:: What this task involves ::
Leaving the pictures aside, transcribe only and exactly the lines from the one with "U1 pin OUT: NET10 -> NET9" through the end of the entries, both included.

:: Recorded data ::

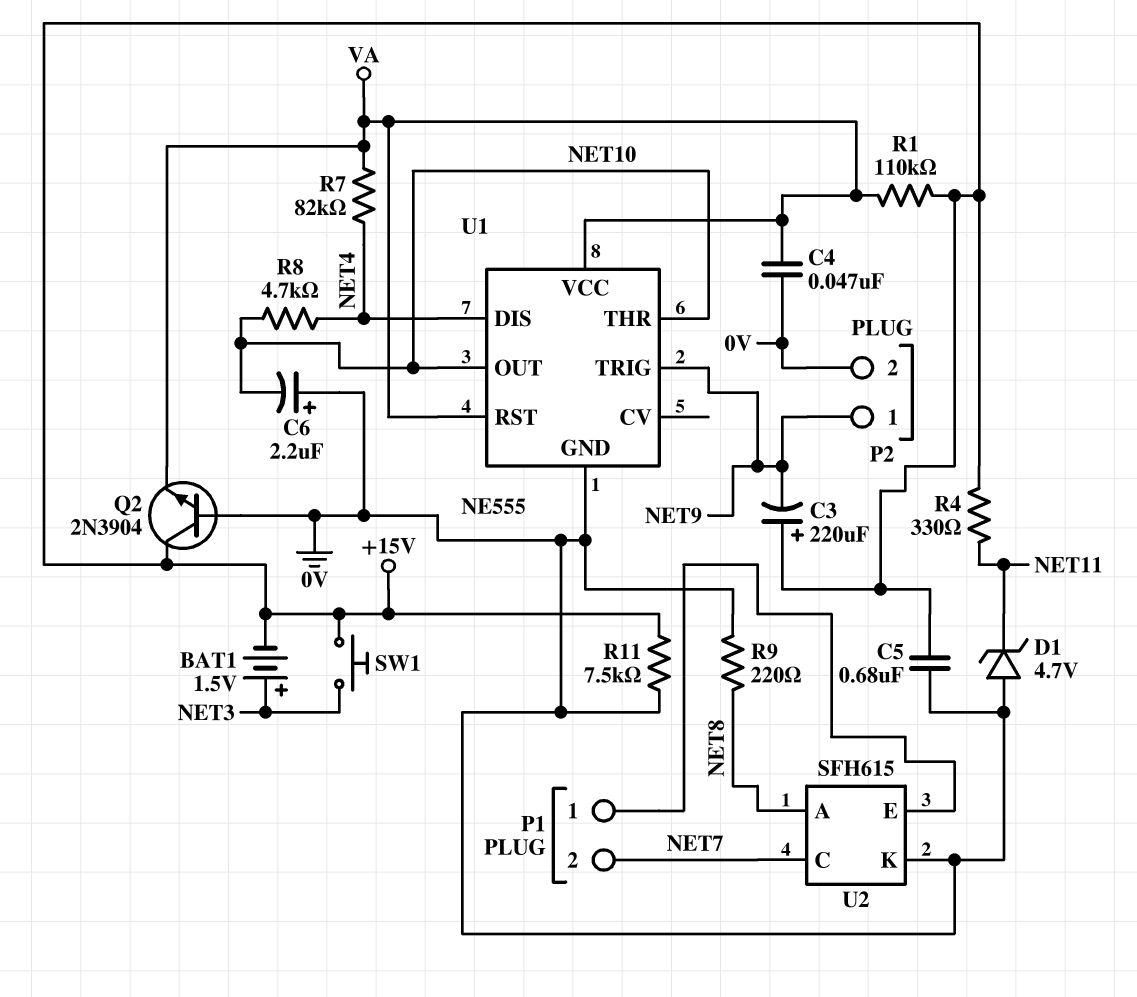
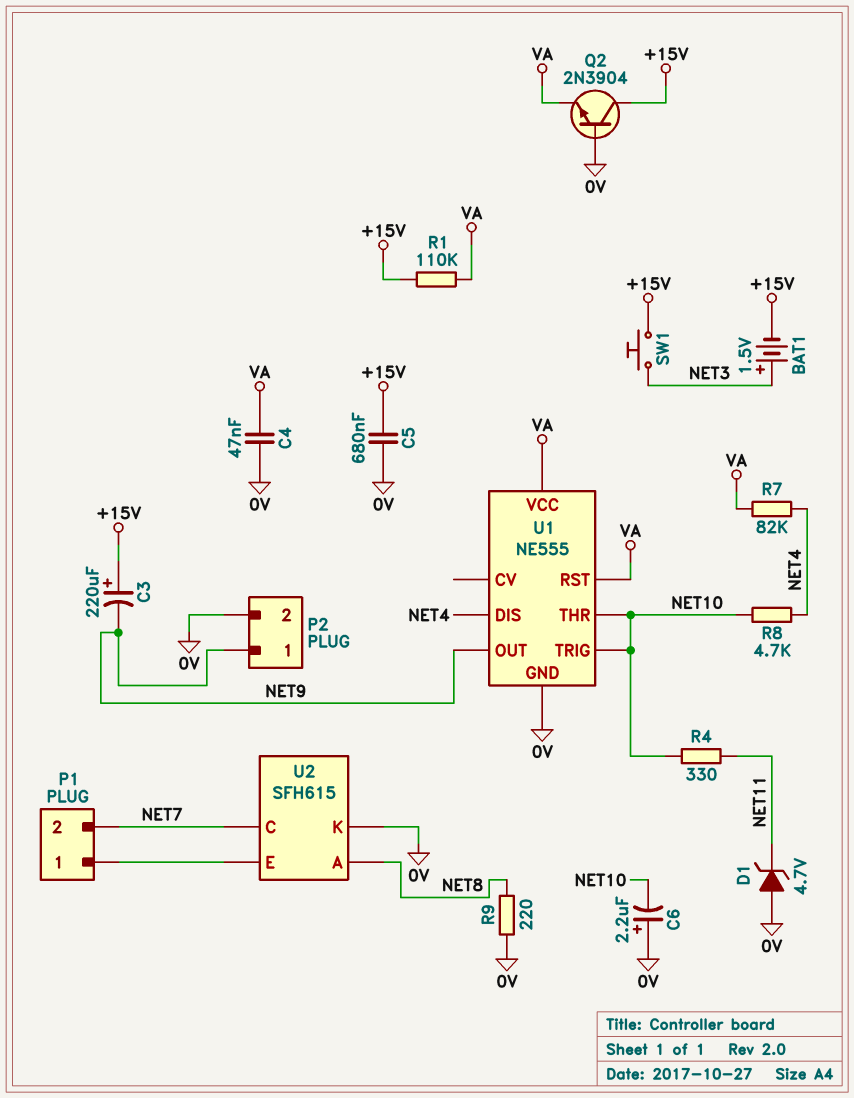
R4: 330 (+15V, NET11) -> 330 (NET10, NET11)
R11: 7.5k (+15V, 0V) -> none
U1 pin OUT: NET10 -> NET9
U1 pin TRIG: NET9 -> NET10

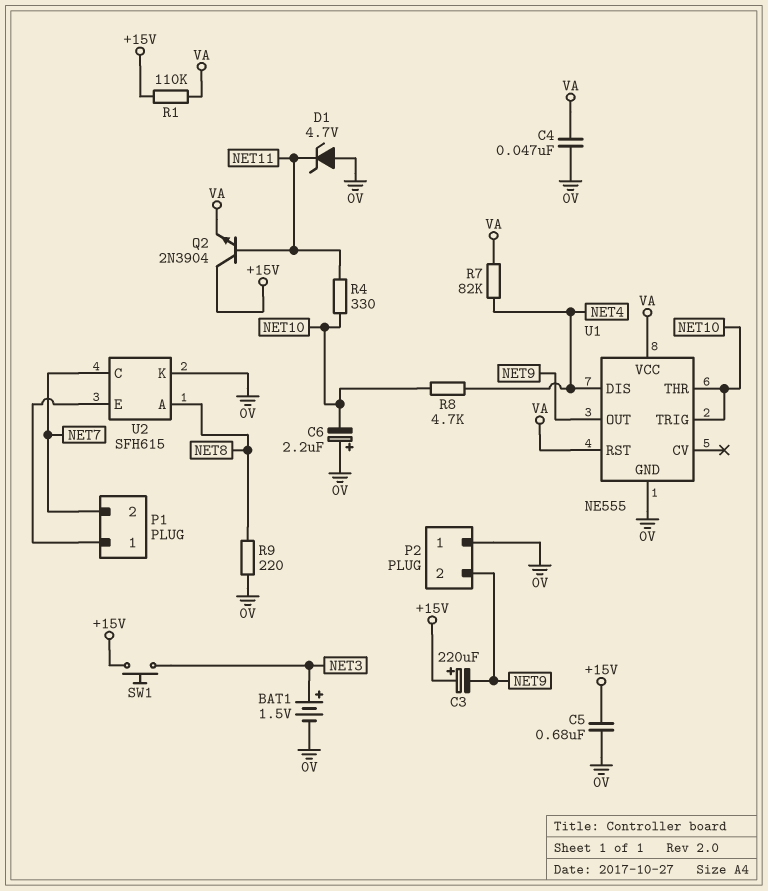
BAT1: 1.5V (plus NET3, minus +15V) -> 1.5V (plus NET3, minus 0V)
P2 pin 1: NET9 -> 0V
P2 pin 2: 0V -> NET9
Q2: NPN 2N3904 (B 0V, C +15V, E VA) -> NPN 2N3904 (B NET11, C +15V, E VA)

:: Written solution ::
U1 pin OUT: NET10 -> NET9
U1 pin TRIG: NET9 -> NET10

BAT1: 1.5V (plus NET3, minus +15V) -> 1.5V (plus NET3, minus 0V)
P2 pin 1: NET9 -> 0V
P2 pin 2: 0V -> NET9
Q2: NPN 2N3904 (B 0V, C +15V, E VA) -> NPN 2N3904 (B NET11, C +15V, E VA)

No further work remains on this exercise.